→ Coordinate-based object records
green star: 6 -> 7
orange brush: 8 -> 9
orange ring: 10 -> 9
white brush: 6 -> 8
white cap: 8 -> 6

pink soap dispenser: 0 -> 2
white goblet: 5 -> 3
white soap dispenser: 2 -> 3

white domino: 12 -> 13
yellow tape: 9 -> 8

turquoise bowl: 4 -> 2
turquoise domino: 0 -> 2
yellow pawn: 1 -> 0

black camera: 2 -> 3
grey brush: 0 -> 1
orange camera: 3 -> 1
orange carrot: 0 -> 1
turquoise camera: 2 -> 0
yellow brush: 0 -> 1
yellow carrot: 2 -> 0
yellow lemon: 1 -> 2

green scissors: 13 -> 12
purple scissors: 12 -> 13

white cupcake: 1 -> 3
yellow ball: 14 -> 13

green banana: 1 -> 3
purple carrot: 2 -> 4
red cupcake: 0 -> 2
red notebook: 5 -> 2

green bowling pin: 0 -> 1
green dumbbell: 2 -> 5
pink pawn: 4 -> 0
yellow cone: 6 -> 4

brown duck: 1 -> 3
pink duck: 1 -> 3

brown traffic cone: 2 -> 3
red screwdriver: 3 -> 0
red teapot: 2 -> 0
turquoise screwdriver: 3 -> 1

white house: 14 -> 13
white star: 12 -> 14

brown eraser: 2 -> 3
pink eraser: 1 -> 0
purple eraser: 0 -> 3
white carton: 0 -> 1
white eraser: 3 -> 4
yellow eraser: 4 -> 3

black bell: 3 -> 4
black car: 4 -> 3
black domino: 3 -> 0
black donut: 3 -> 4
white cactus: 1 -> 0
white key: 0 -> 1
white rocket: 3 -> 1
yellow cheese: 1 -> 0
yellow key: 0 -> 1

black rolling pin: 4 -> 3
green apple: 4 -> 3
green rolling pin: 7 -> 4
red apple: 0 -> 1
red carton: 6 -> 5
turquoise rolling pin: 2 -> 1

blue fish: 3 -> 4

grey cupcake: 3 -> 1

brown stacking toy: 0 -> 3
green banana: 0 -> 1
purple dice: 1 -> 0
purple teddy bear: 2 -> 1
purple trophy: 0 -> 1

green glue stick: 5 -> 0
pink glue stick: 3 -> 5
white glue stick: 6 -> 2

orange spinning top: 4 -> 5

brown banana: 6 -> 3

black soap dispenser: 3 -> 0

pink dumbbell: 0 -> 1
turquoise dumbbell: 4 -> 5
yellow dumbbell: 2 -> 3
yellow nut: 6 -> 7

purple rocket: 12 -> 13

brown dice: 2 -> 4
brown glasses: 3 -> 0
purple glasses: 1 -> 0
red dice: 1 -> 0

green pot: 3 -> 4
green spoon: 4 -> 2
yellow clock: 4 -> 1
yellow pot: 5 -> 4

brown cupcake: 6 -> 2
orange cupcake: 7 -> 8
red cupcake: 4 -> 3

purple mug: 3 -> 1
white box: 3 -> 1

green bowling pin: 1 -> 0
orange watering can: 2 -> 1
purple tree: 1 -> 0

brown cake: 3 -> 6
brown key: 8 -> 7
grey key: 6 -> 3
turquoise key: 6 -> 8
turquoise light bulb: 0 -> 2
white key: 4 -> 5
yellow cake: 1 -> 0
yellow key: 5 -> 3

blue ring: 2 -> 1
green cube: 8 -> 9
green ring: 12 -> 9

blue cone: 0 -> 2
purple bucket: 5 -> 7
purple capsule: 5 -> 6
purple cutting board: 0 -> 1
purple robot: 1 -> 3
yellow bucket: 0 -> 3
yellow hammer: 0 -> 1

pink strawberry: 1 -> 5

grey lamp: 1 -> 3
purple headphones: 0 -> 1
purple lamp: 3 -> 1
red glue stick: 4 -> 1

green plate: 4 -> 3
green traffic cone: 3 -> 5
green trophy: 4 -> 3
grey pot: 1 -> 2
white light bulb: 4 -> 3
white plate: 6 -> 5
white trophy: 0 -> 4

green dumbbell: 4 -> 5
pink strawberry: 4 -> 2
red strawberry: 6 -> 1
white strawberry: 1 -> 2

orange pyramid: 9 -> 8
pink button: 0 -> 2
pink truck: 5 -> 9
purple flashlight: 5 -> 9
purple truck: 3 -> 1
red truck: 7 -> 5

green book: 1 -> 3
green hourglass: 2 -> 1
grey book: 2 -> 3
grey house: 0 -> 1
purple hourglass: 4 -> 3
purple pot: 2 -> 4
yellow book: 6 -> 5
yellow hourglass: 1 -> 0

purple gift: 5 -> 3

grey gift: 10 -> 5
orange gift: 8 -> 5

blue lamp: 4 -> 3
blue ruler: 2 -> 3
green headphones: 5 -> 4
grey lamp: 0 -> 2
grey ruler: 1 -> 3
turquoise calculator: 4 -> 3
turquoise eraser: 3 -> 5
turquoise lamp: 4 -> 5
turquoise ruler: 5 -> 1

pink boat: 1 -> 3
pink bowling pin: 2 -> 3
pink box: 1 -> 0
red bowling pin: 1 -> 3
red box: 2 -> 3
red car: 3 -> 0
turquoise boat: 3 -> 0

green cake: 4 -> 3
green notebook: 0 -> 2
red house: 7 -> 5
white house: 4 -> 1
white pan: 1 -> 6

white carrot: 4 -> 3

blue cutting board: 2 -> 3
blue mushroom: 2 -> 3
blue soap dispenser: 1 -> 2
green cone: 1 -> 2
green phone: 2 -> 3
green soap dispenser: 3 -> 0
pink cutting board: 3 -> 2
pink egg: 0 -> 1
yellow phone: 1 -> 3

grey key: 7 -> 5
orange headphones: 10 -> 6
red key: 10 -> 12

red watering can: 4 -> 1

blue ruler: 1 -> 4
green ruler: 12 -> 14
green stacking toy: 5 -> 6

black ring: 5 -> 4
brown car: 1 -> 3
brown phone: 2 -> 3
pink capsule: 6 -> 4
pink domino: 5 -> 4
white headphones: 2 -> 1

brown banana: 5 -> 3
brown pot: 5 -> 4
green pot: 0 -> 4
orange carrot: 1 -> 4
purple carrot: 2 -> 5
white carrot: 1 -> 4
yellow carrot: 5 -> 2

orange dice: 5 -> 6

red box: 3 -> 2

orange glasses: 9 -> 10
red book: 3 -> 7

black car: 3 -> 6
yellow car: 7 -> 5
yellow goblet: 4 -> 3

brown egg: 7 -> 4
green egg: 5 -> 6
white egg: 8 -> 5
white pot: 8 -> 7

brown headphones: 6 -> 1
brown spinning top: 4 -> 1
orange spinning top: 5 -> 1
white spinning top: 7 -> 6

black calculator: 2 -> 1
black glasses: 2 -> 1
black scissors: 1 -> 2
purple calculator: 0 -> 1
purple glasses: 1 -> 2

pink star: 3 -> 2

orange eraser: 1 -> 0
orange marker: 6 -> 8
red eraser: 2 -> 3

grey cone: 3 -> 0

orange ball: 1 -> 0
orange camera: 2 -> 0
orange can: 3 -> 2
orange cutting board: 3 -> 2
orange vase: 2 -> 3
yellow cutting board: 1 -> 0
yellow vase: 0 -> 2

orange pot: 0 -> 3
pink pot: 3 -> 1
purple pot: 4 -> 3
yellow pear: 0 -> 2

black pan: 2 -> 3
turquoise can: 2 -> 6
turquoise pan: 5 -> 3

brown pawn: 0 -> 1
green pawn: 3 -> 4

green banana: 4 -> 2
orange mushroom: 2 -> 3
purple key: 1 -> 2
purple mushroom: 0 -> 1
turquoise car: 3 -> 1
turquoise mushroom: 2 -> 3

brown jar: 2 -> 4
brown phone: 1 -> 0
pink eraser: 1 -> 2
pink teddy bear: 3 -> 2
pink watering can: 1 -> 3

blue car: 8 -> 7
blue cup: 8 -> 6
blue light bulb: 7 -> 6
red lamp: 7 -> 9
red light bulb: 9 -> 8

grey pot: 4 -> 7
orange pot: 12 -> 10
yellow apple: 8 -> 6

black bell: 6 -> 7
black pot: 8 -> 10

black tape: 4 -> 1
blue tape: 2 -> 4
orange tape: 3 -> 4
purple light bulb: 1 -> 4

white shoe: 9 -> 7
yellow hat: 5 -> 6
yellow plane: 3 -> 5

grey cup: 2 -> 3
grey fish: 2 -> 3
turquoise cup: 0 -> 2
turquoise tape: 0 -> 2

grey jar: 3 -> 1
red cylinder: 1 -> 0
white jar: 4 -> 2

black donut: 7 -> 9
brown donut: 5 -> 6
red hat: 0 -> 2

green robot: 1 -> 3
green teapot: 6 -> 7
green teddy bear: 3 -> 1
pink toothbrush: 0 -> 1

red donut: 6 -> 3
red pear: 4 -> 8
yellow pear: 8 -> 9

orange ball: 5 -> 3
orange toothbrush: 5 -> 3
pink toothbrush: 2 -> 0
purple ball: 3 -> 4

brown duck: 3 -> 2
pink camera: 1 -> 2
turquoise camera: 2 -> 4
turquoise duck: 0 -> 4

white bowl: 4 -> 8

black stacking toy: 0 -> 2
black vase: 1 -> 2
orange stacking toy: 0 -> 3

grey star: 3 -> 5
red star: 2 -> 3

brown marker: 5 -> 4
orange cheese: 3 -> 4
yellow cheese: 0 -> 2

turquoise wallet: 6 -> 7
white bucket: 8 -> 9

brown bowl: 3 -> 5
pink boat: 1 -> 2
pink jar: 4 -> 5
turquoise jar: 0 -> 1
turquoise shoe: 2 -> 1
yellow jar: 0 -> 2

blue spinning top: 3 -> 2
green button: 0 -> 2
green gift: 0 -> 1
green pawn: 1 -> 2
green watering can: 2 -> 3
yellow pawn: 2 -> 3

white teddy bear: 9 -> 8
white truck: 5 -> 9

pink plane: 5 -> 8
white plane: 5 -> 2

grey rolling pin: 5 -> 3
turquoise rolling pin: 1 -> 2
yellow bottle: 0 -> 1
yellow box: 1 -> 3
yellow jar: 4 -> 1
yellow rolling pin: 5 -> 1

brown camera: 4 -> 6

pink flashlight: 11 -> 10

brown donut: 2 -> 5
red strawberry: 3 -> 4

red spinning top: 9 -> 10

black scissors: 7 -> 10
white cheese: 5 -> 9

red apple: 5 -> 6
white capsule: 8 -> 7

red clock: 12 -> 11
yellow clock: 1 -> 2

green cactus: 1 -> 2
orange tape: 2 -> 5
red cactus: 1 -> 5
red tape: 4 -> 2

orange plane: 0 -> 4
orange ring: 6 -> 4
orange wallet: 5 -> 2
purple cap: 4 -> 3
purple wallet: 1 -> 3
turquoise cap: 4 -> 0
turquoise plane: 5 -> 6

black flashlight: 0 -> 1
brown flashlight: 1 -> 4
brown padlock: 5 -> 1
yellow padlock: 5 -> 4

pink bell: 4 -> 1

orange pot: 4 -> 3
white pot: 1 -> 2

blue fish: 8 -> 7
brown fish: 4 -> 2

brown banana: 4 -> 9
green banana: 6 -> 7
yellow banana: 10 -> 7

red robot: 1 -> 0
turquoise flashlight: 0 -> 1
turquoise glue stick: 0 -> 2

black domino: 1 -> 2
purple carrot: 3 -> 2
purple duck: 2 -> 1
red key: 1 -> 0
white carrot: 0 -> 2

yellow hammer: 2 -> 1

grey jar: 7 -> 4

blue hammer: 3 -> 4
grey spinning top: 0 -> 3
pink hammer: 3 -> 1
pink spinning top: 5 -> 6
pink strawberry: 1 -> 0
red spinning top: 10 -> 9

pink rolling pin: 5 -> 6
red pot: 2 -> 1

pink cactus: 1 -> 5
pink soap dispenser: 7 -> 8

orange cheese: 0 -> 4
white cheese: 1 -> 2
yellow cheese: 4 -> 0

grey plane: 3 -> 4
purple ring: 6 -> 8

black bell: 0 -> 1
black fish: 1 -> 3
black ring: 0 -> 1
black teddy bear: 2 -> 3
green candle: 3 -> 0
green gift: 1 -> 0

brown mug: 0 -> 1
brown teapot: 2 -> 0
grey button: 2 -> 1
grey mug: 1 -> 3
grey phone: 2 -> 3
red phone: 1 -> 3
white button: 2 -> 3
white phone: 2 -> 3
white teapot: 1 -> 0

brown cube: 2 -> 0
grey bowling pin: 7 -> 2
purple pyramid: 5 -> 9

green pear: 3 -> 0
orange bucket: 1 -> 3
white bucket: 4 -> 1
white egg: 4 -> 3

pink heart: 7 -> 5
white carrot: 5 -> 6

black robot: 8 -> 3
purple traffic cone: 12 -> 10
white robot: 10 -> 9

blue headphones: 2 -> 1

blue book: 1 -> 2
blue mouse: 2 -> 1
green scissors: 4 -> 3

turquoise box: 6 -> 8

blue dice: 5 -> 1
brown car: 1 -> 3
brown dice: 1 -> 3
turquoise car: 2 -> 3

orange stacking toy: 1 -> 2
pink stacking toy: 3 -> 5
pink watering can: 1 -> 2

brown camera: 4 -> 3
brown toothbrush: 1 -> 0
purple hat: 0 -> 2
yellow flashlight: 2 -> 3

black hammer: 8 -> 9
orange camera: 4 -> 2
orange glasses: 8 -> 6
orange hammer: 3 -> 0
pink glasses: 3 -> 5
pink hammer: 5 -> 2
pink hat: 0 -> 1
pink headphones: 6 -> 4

→ Task statement
Every line that holds the word "cone" should be copied from the records above.

→ Reply
yellow cone: 6 -> 4
brown traffic cone: 2 -> 3
blue cone: 0 -> 2
green traffic cone: 3 -> 5
green cone: 1 -> 2
grey cone: 3 -> 0
purple traffic cone: 12 -> 10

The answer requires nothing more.